> Assigned task: Set down exactly the lines below between the line holding "journal.log: [194,583,475,775] ->" and the line holding "Calendar: [397,128,698,377] -> none, closed", inclusive; no other line belongs in the answer.

═══

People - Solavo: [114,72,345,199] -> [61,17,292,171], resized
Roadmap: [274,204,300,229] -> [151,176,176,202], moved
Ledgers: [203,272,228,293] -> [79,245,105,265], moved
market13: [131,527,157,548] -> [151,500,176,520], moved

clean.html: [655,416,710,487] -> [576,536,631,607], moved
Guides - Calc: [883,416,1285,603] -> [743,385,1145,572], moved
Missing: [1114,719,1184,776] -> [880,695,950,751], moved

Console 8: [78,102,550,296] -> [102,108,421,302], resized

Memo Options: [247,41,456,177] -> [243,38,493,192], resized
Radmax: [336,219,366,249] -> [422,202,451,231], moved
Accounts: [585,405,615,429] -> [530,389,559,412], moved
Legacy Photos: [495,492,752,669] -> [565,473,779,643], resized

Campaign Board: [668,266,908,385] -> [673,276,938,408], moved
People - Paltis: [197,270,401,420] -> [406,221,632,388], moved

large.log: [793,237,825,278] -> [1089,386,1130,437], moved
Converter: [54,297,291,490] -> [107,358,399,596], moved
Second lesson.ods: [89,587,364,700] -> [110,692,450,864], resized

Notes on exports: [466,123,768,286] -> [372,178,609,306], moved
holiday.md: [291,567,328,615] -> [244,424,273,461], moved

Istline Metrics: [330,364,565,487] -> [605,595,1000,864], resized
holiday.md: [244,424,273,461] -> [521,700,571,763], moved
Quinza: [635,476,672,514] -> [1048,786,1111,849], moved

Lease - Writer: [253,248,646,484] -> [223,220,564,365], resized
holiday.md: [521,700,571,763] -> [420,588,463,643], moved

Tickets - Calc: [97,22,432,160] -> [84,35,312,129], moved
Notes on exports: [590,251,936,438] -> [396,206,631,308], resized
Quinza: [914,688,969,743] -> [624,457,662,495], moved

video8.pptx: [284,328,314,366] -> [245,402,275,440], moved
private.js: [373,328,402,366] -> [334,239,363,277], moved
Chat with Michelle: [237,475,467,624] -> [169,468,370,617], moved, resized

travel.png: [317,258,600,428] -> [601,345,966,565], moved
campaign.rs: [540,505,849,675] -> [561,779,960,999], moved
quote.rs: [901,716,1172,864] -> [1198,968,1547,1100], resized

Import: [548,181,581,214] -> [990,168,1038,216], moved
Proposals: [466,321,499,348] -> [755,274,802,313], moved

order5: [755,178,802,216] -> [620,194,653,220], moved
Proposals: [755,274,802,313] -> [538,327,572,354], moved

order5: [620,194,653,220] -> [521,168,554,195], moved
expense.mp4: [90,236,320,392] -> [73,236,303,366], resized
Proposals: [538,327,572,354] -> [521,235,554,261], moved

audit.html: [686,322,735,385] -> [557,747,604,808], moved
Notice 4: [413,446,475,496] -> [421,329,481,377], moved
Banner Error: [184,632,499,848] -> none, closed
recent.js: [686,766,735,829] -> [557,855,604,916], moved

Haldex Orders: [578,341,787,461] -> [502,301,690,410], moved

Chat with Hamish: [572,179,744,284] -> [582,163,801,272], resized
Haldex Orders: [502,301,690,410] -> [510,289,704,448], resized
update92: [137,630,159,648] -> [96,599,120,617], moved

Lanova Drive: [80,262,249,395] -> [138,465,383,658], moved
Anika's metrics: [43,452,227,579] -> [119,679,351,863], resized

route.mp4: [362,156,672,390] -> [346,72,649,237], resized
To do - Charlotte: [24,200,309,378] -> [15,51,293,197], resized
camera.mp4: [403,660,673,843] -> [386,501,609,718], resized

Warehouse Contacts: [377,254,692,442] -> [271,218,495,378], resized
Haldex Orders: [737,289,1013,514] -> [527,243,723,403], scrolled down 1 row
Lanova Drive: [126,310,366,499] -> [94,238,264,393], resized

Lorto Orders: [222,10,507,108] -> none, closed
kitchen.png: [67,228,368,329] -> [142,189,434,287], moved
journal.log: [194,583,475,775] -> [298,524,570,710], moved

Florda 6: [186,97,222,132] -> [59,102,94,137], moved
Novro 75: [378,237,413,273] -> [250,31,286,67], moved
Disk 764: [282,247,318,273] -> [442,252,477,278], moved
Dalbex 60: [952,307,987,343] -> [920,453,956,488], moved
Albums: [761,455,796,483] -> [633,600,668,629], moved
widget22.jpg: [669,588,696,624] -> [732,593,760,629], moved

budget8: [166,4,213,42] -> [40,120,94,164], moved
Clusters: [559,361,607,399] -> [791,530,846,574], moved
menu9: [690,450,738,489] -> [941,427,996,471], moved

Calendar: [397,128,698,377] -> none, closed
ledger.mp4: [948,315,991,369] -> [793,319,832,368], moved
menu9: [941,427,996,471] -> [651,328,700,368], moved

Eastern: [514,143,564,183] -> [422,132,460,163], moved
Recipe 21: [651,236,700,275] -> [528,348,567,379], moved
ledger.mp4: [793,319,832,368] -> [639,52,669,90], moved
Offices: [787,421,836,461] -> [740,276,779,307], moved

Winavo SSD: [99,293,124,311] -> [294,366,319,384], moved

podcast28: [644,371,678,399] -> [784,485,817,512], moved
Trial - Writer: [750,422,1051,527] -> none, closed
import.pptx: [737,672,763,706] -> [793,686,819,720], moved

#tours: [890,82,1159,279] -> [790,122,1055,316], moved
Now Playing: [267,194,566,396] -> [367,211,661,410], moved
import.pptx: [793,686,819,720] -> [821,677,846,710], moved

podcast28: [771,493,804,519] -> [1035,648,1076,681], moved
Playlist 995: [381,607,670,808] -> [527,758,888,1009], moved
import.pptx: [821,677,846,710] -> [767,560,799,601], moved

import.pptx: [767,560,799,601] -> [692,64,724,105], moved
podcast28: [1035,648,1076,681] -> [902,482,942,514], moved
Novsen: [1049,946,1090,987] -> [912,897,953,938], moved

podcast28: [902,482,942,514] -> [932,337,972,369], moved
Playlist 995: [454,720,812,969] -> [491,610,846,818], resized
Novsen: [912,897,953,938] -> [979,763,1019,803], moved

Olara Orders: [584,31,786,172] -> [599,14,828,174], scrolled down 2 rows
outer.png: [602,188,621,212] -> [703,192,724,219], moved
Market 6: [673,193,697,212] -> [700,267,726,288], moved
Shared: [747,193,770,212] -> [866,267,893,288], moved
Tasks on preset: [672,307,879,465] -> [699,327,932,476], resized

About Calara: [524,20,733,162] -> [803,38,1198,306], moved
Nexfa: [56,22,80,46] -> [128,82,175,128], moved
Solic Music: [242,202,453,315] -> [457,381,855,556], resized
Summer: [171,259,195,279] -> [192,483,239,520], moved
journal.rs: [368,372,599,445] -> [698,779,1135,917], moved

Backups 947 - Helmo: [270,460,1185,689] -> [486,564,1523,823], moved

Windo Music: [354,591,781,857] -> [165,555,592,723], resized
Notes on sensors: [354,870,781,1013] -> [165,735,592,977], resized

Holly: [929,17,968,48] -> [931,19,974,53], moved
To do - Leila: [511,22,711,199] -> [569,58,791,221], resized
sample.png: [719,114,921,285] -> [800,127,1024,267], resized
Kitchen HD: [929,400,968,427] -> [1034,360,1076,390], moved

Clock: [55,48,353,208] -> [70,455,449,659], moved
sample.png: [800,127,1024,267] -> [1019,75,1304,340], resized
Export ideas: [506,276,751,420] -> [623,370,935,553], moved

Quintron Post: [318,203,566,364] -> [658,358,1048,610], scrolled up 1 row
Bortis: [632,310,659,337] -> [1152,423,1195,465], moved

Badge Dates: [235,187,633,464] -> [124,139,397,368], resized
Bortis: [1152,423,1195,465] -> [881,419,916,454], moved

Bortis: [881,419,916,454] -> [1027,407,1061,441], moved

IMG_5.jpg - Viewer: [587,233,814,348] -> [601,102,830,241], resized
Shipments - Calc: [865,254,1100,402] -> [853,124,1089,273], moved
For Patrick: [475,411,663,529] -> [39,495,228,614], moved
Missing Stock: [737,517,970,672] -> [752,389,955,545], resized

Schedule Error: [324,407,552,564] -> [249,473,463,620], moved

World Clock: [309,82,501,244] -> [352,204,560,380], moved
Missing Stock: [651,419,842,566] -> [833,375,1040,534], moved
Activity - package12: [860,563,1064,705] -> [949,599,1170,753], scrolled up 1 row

═══

> Finished exercise:
journal.log: [194,583,475,775] -> [298,524,570,710], moved

Florda 6: [186,97,222,132] -> [59,102,94,137], moved
Novro 75: [378,237,413,273] -> [250,31,286,67], moved
Disk 764: [282,247,318,273] -> [442,252,477,278], moved
Dalbex 60: [952,307,987,343] -> [920,453,956,488], moved
Albums: [761,455,796,483] -> [633,600,668,629], moved
widget22.jpg: [669,588,696,624] -> [732,593,760,629], moved

budget8: [166,4,213,42] -> [40,120,94,164], moved
Clusters: [559,361,607,399] -> [791,530,846,574], moved
menu9: [690,450,738,489] -> [941,427,996,471], moved

Calendar: [397,128,698,377] -> none, closed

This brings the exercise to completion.